▶ _WHAT TO PRODUCE_
For this exercise, copy the data exactly and omit any images.

▶ _DATA SHOWN_
________
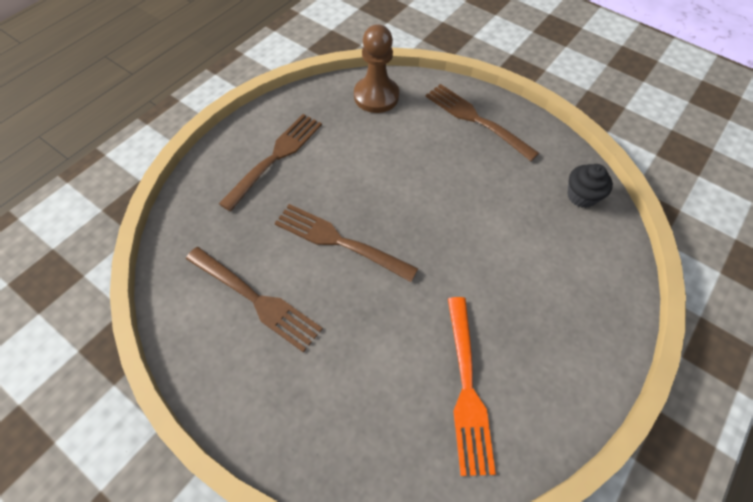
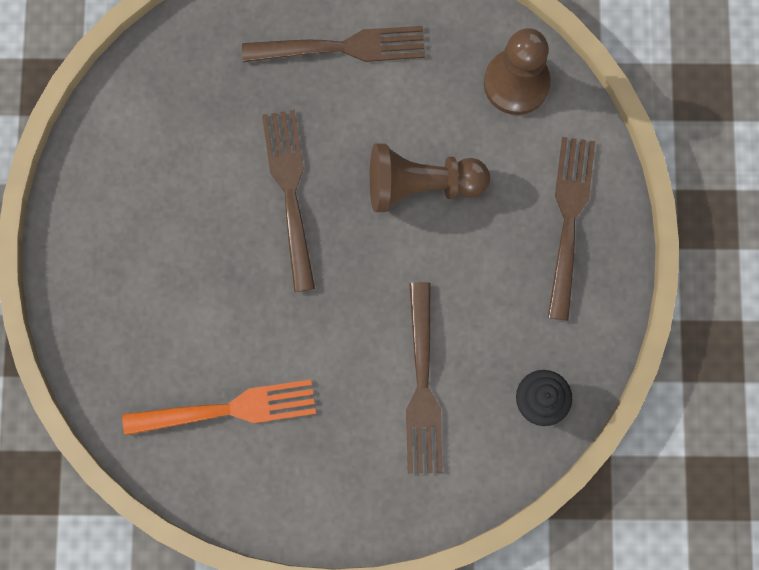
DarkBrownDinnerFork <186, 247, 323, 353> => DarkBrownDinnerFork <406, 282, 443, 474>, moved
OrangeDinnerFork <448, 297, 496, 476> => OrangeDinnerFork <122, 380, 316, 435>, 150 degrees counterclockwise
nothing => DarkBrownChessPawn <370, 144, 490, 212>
________
▶ _EXERCISE RESPONSE_
DarkBrownDinnerFork <186, 247, 323, 353> => DarkBrownDinnerFork <406, 282, 443, 474>, moved
OrangeDinnerFork <448, 297, 496, 476> => OrangeDinnerFork <122, 380, 316, 435>, 150 degrees counterclockwise
nothing => DarkBrownChessPawn <370, 144, 490, 212>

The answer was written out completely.